• WORK REQUEST
Write out, from the entries below, exactly the lines that run between the lines holding "(446, 252) = (636, 332): black" and "(605, 348) = (577, 518): black", inclusive, and stop there.

• SUPPLIED RECORDS
____________

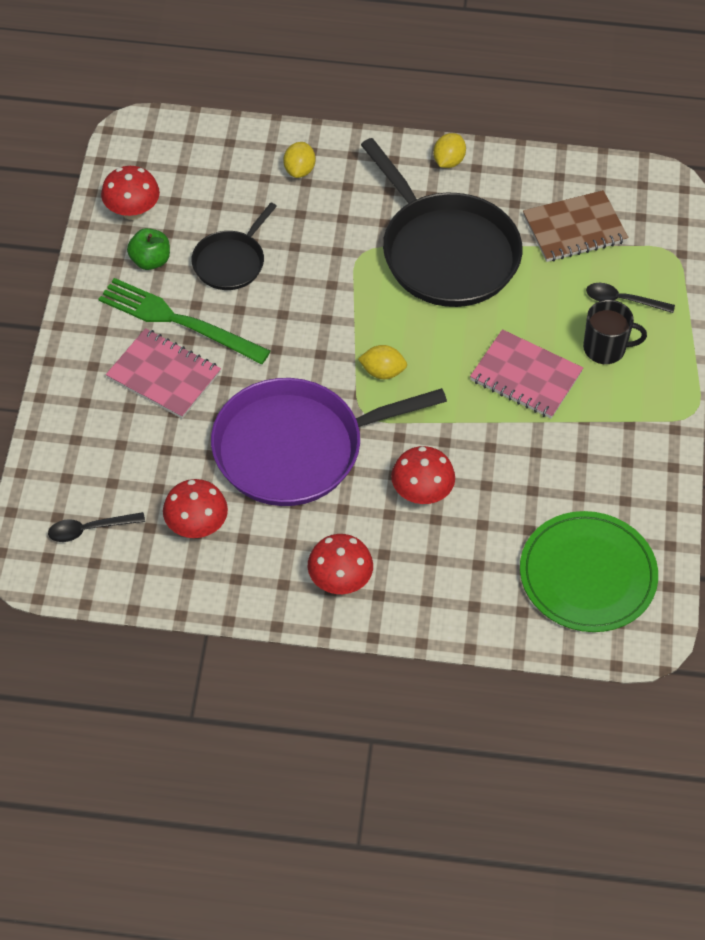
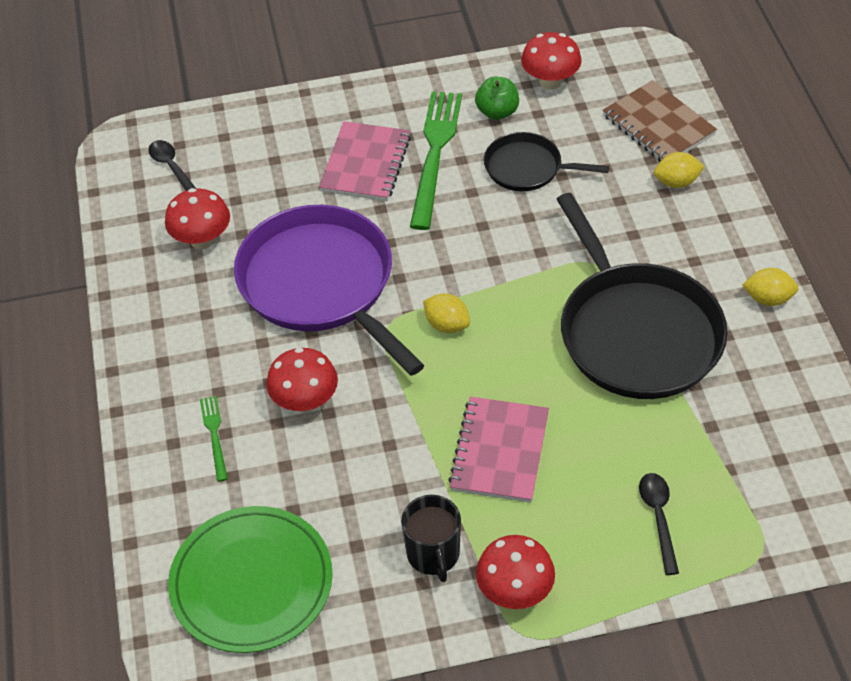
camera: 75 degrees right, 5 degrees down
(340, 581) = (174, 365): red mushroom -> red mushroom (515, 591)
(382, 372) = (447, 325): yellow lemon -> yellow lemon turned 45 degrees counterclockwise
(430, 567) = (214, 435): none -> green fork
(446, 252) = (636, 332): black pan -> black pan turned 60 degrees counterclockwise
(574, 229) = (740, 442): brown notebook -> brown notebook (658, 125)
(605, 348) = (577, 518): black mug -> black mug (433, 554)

____________

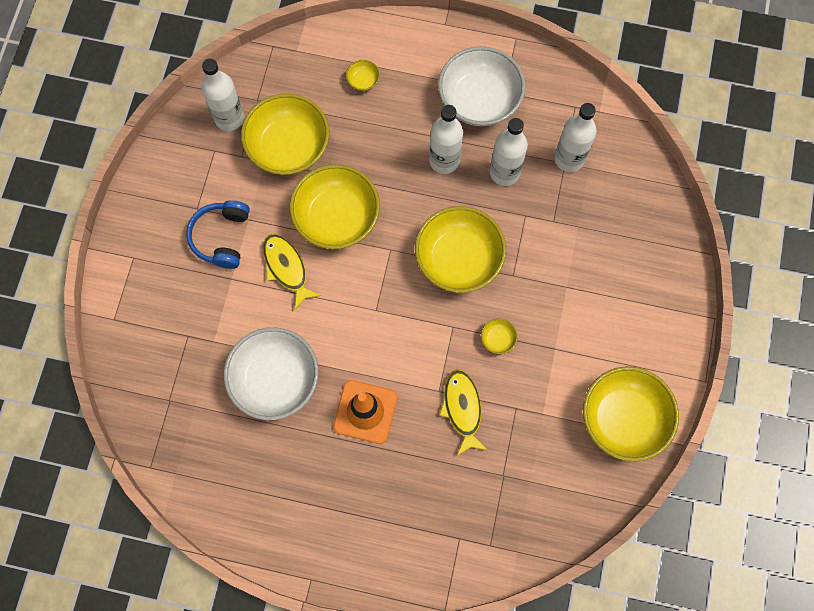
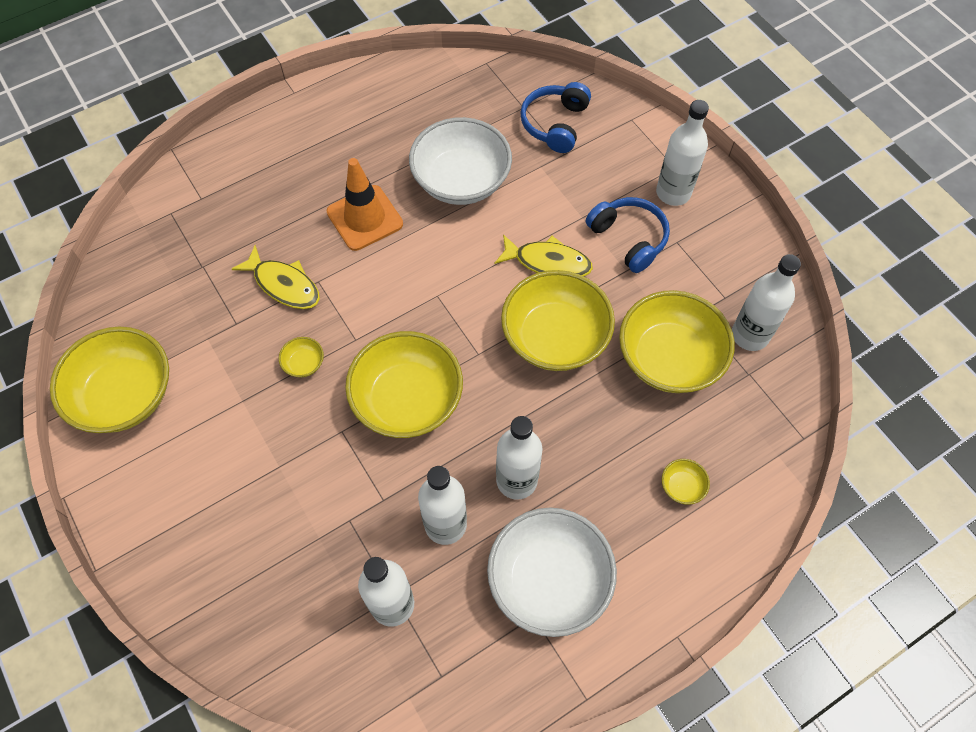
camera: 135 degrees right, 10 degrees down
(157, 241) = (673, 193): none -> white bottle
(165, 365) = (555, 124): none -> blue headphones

____________

• ANSWER FOR THE TASK
(446, 252) = (636, 332): black pan -> black pan turned 60 degrees counterclockwise
(574, 229) = (740, 442): brown notebook -> brown notebook (658, 125)
(605, 348) = (577, 518): black mug -> black mug (433, 554)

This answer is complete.